_EXERCISE BRIEF_
Every line from the one containing "FAN pin SIG: A0 -> D5" to the end of the records below should be returned exactly; pictures are to be dropped.

_GIVEN ENTRIES_
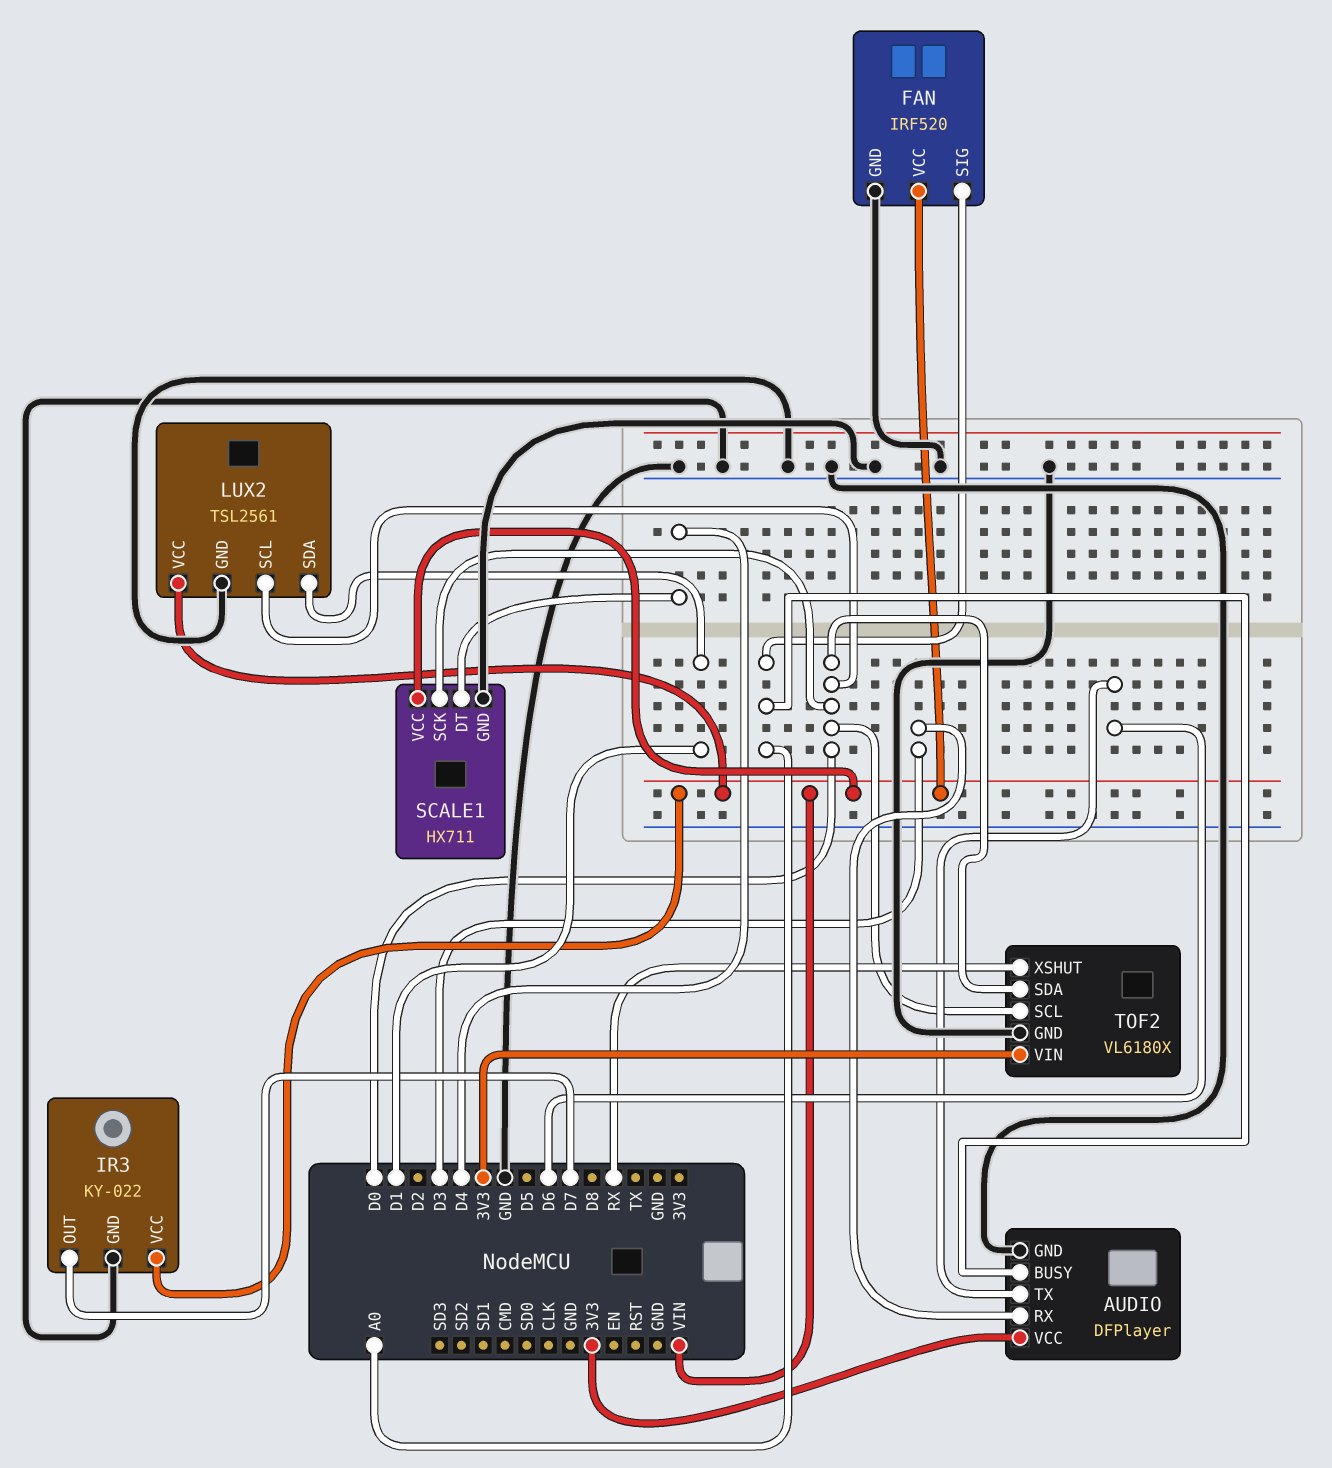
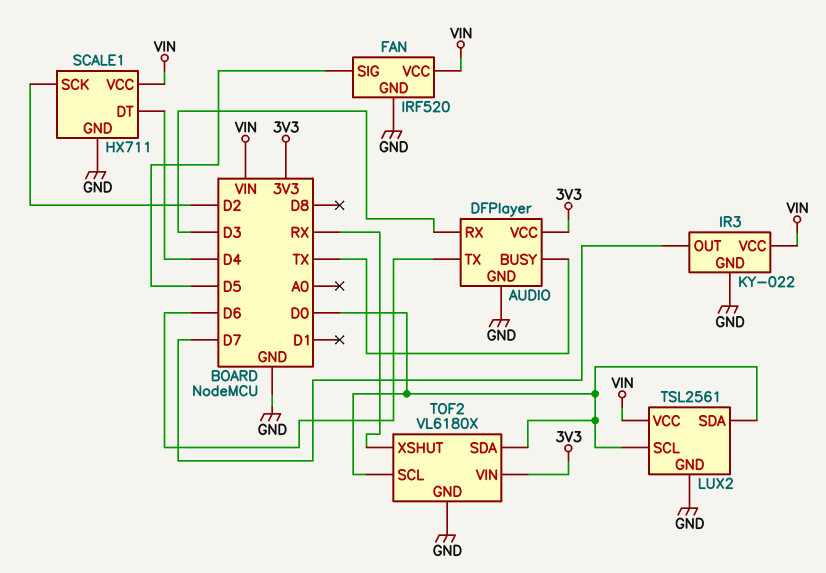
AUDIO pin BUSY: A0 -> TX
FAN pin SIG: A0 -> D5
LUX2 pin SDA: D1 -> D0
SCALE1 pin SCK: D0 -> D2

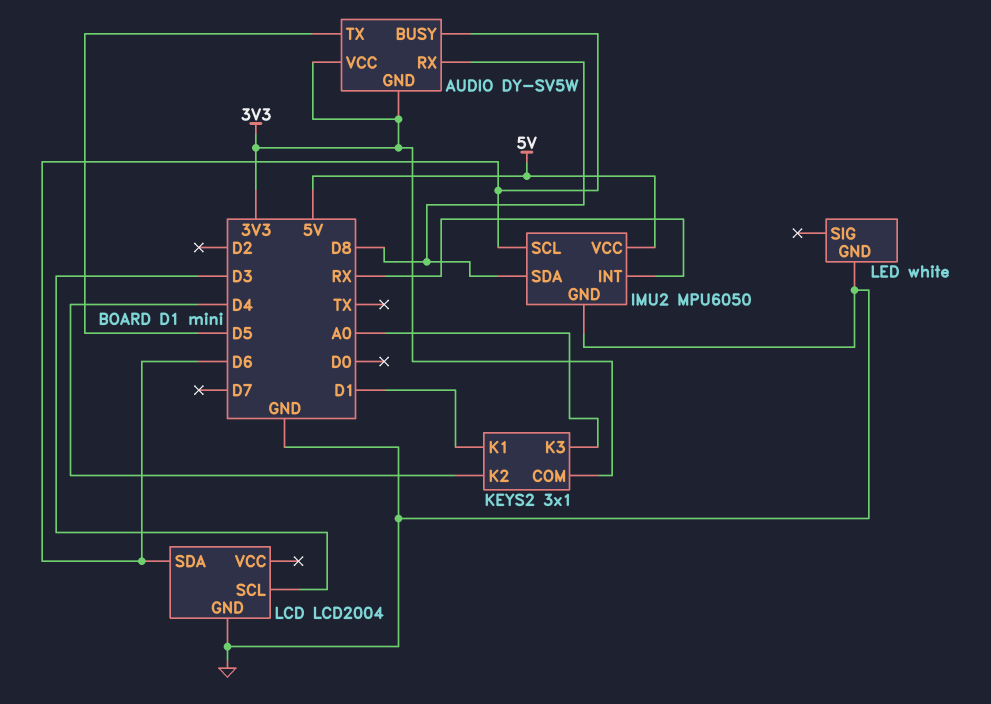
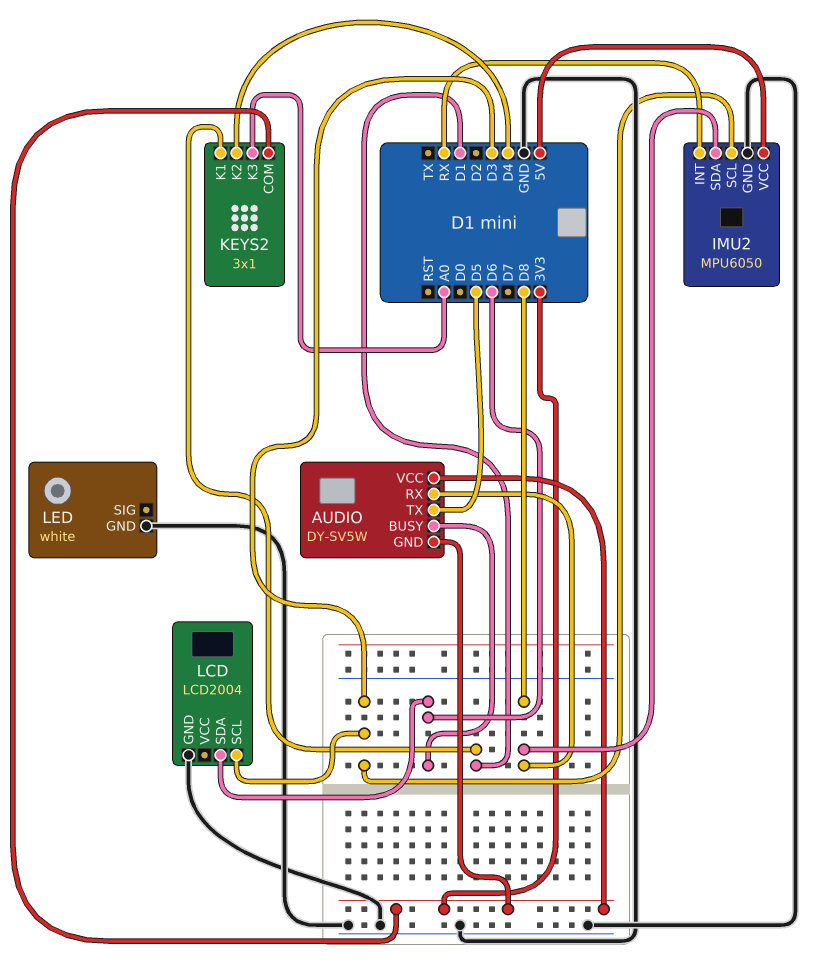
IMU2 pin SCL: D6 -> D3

_SOLUTION FOR THIS TASK_
FAN pin SIG: A0 -> D5
LUX2 pin SDA: D1 -> D0
SCALE1 pin SCK: D0 -> D2

IMU2 pin SCL: D6 -> D3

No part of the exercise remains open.